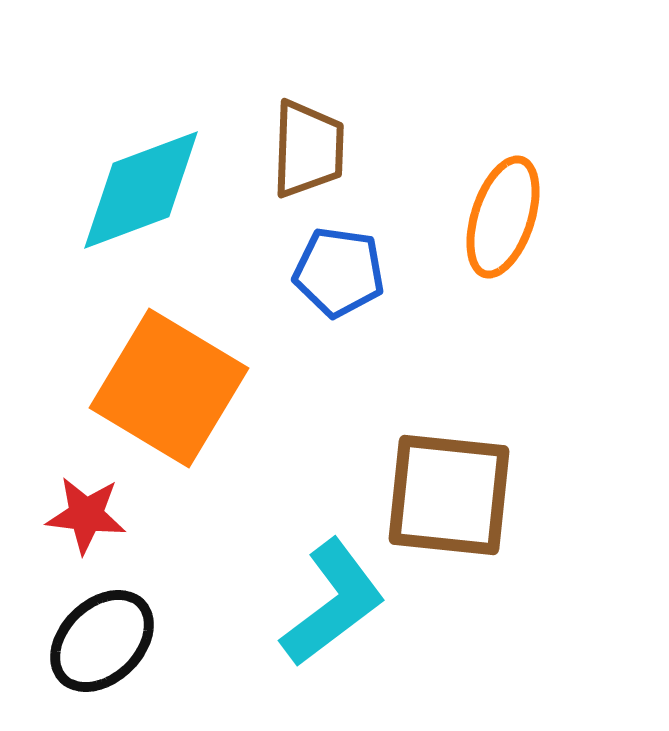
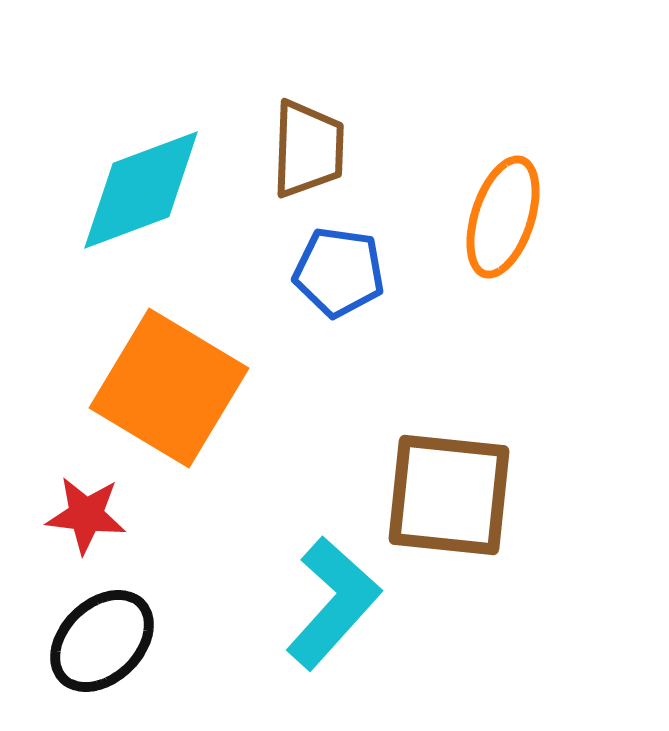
cyan L-shape: rotated 11 degrees counterclockwise
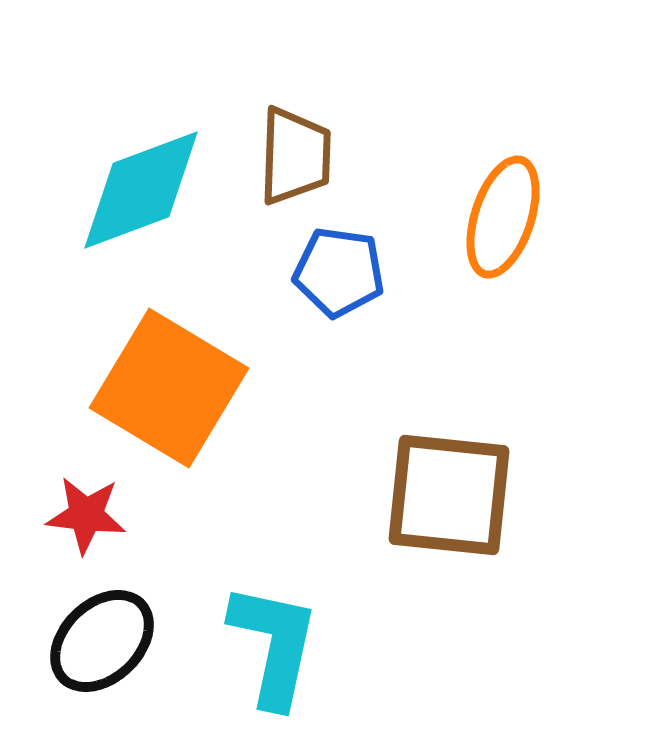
brown trapezoid: moved 13 px left, 7 px down
cyan L-shape: moved 59 px left, 42 px down; rotated 30 degrees counterclockwise
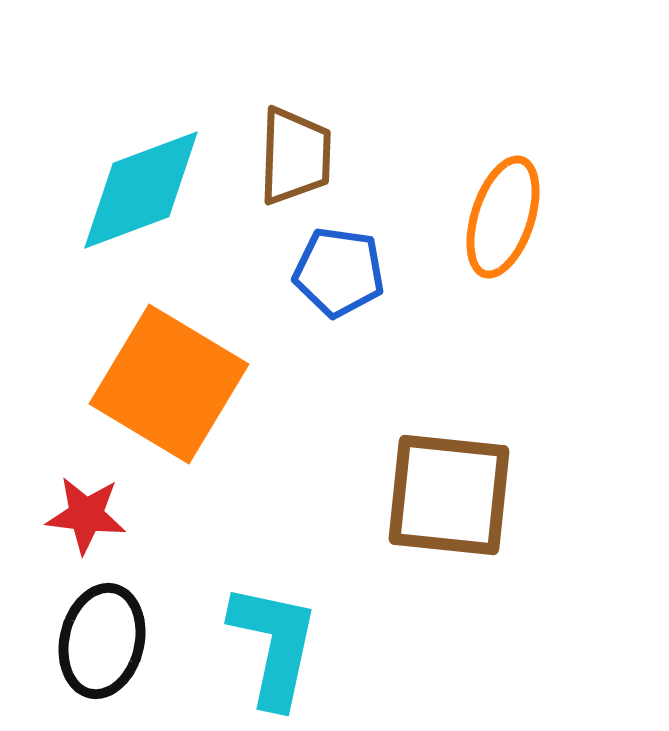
orange square: moved 4 px up
black ellipse: rotated 33 degrees counterclockwise
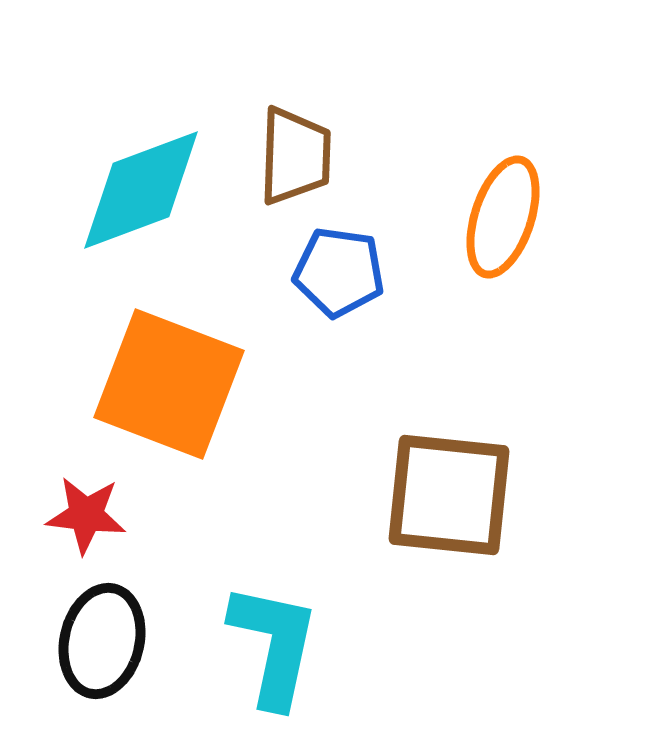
orange square: rotated 10 degrees counterclockwise
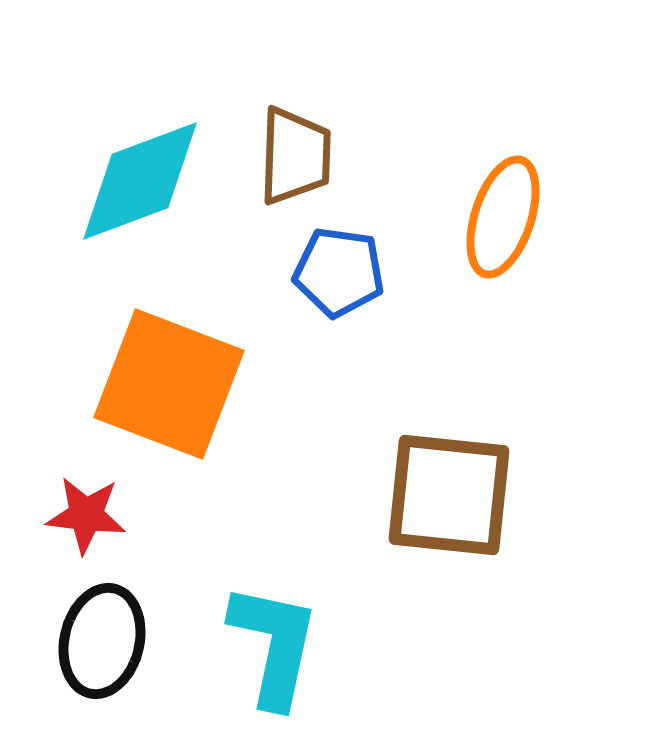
cyan diamond: moved 1 px left, 9 px up
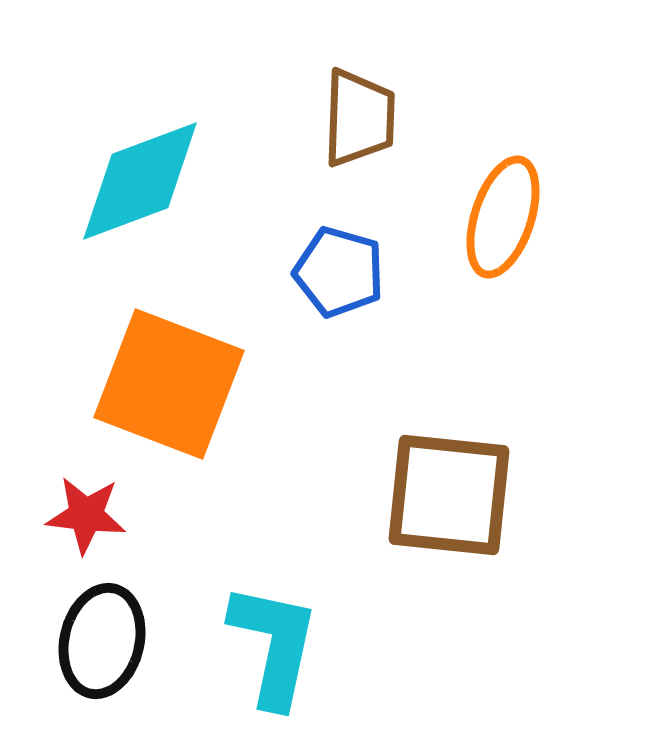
brown trapezoid: moved 64 px right, 38 px up
blue pentagon: rotated 8 degrees clockwise
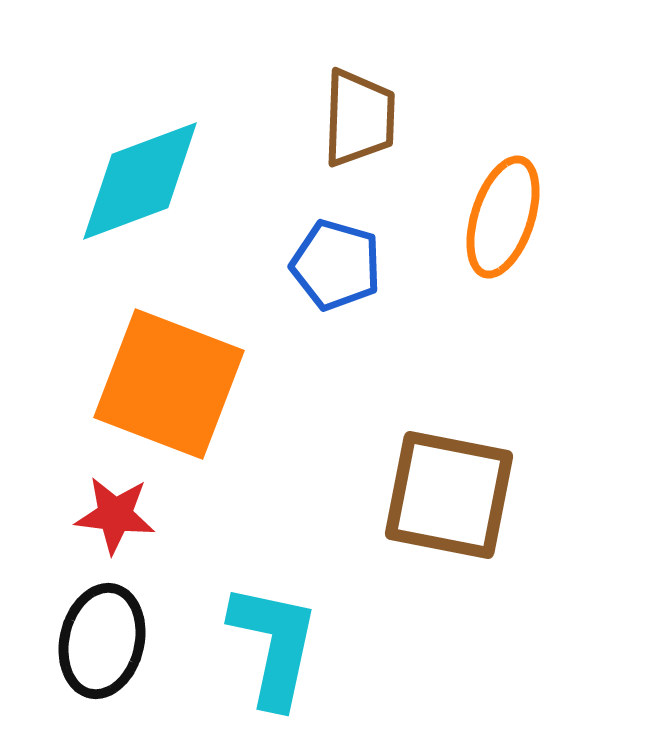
blue pentagon: moved 3 px left, 7 px up
brown square: rotated 5 degrees clockwise
red star: moved 29 px right
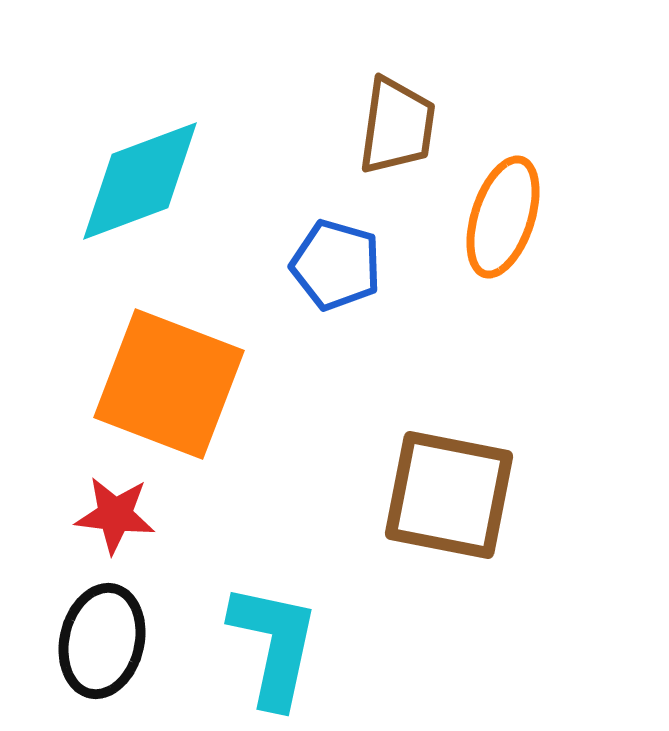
brown trapezoid: moved 38 px right, 8 px down; rotated 6 degrees clockwise
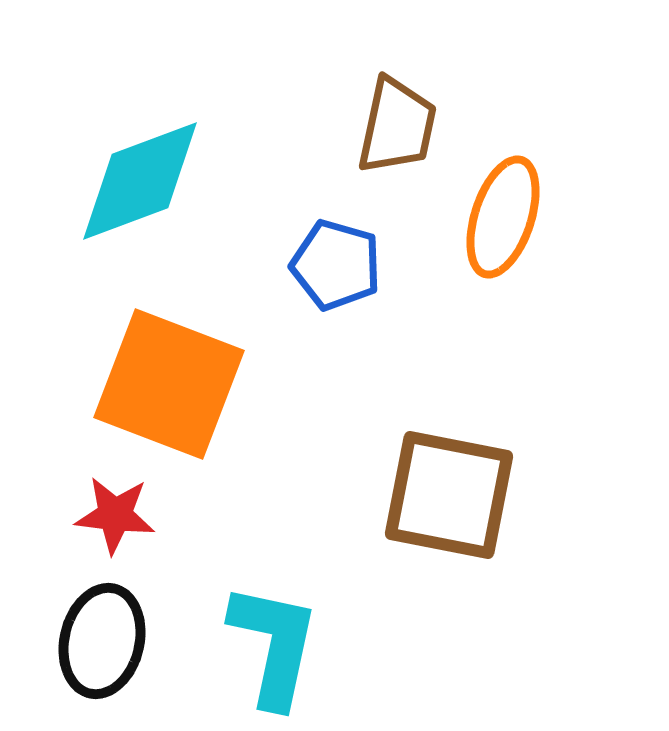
brown trapezoid: rotated 4 degrees clockwise
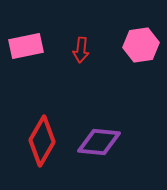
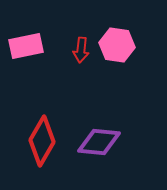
pink hexagon: moved 24 px left; rotated 16 degrees clockwise
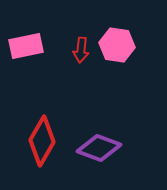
purple diamond: moved 6 px down; rotated 15 degrees clockwise
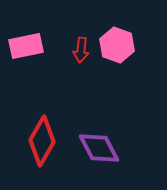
pink hexagon: rotated 12 degrees clockwise
purple diamond: rotated 42 degrees clockwise
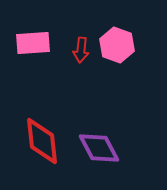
pink rectangle: moved 7 px right, 3 px up; rotated 8 degrees clockwise
red diamond: rotated 36 degrees counterclockwise
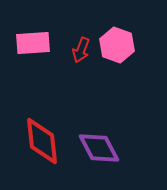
red arrow: rotated 15 degrees clockwise
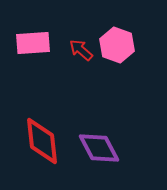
red arrow: rotated 110 degrees clockwise
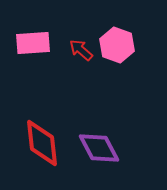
red diamond: moved 2 px down
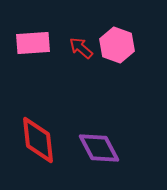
red arrow: moved 2 px up
red diamond: moved 4 px left, 3 px up
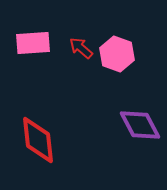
pink hexagon: moved 9 px down
purple diamond: moved 41 px right, 23 px up
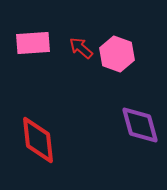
purple diamond: rotated 12 degrees clockwise
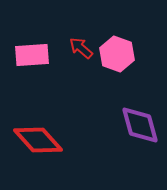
pink rectangle: moved 1 px left, 12 px down
red diamond: rotated 36 degrees counterclockwise
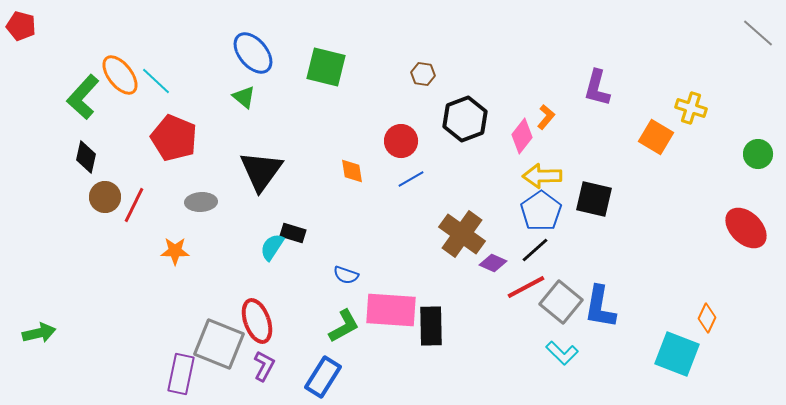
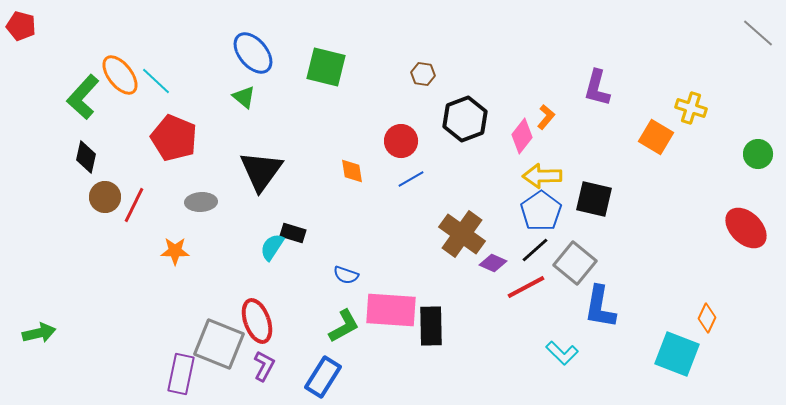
gray square at (561, 302): moved 14 px right, 39 px up
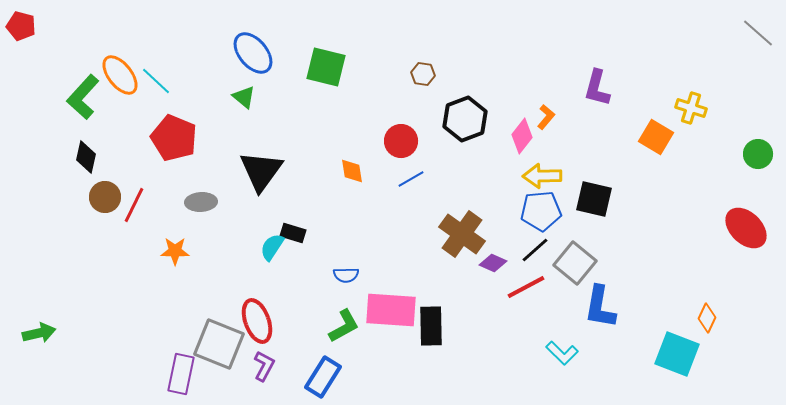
blue pentagon at (541, 211): rotated 30 degrees clockwise
blue semicircle at (346, 275): rotated 20 degrees counterclockwise
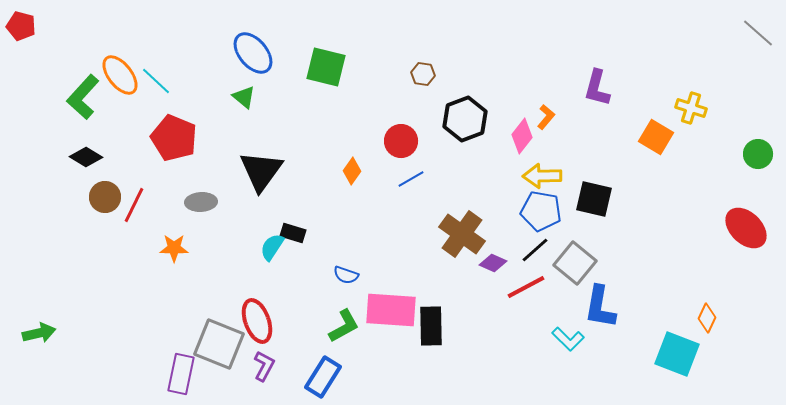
black diamond at (86, 157): rotated 72 degrees counterclockwise
orange diamond at (352, 171): rotated 44 degrees clockwise
blue pentagon at (541, 211): rotated 15 degrees clockwise
orange star at (175, 251): moved 1 px left, 3 px up
blue semicircle at (346, 275): rotated 20 degrees clockwise
cyan L-shape at (562, 353): moved 6 px right, 14 px up
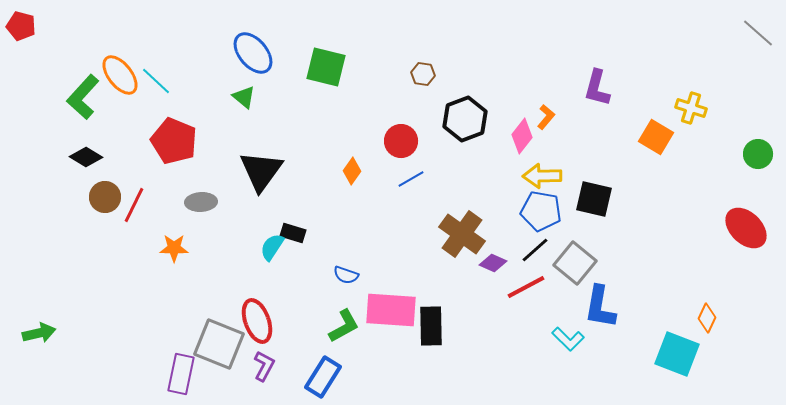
red pentagon at (174, 138): moved 3 px down
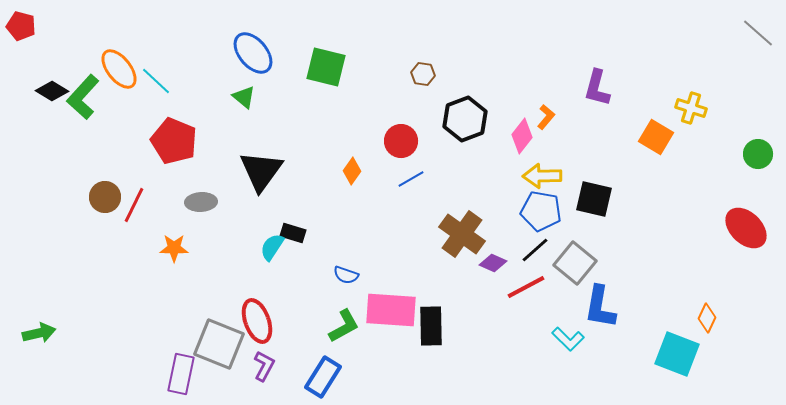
orange ellipse at (120, 75): moved 1 px left, 6 px up
black diamond at (86, 157): moved 34 px left, 66 px up
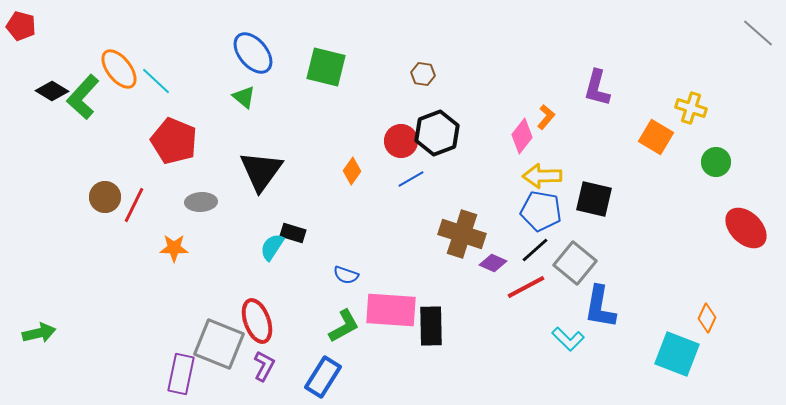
black hexagon at (465, 119): moved 28 px left, 14 px down
green circle at (758, 154): moved 42 px left, 8 px down
brown cross at (462, 234): rotated 18 degrees counterclockwise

┄┄┄┄┄┄┄┄┄┄

Written instruction: Rewrite all the data above with every "counterclockwise" changed to "anticlockwise" and nothing else altered, leaving out the picture lines.

Solution below:
cyan L-shape: rotated 11 degrees anticlockwise
brown trapezoid: moved 13 px left, 7 px down
cyan L-shape: moved 59 px left, 42 px down; rotated 30 degrees anticlockwise
orange square: moved 4 px up
black ellipse: rotated 33 degrees anticlockwise
orange square: rotated 10 degrees anticlockwise
cyan diamond: moved 1 px left, 9 px up
brown trapezoid: moved 64 px right, 38 px up
blue pentagon: rotated 8 degrees clockwise
blue pentagon: moved 3 px left, 7 px up
brown square: rotated 5 degrees clockwise
red star: moved 29 px right
brown trapezoid: moved 38 px right, 8 px down; rotated 6 degrees clockwise
brown trapezoid: rotated 4 degrees clockwise
pink hexagon: moved 24 px left; rotated 16 degrees clockwise
purple diamond: moved 6 px down; rotated 15 degrees clockwise
pink hexagon: rotated 12 degrees clockwise
purple diamond: rotated 42 degrees clockwise
pink rectangle: moved 7 px right, 3 px up; rotated 8 degrees clockwise
red diamond: rotated 36 degrees anticlockwise
red arrow: rotated 15 degrees clockwise
red arrow: rotated 110 degrees clockwise
red diamond: moved 2 px down
red arrow: moved 2 px up
red diamond: moved 4 px left, 3 px up
pink hexagon: moved 9 px down
purple diamond: moved 41 px right, 23 px up
purple diamond: rotated 12 degrees clockwise
pink rectangle: moved 1 px left, 12 px down
red diamond: rotated 36 degrees anticlockwise
gray square at (561, 302): moved 14 px right, 39 px up
blue pentagon at (541, 211): rotated 30 degrees clockwise
blue semicircle at (346, 275): rotated 20 degrees anticlockwise
black diamond at (86, 157): rotated 72 degrees anticlockwise
orange diamond at (352, 171): rotated 44 degrees clockwise
blue pentagon at (541, 211): rotated 15 degrees clockwise
orange star at (175, 251): moved 1 px left, 3 px up
blue semicircle at (346, 275): rotated 20 degrees clockwise
cyan L-shape at (562, 353): moved 6 px right, 14 px up
red pentagon at (174, 138): moved 3 px down
orange ellipse at (120, 75): moved 1 px left, 6 px up
black diamond at (86, 157): moved 34 px left, 66 px up
black hexagon at (465, 119): moved 28 px left, 14 px down
green circle at (758, 154): moved 42 px left, 8 px down
brown cross at (462, 234): rotated 18 degrees anticlockwise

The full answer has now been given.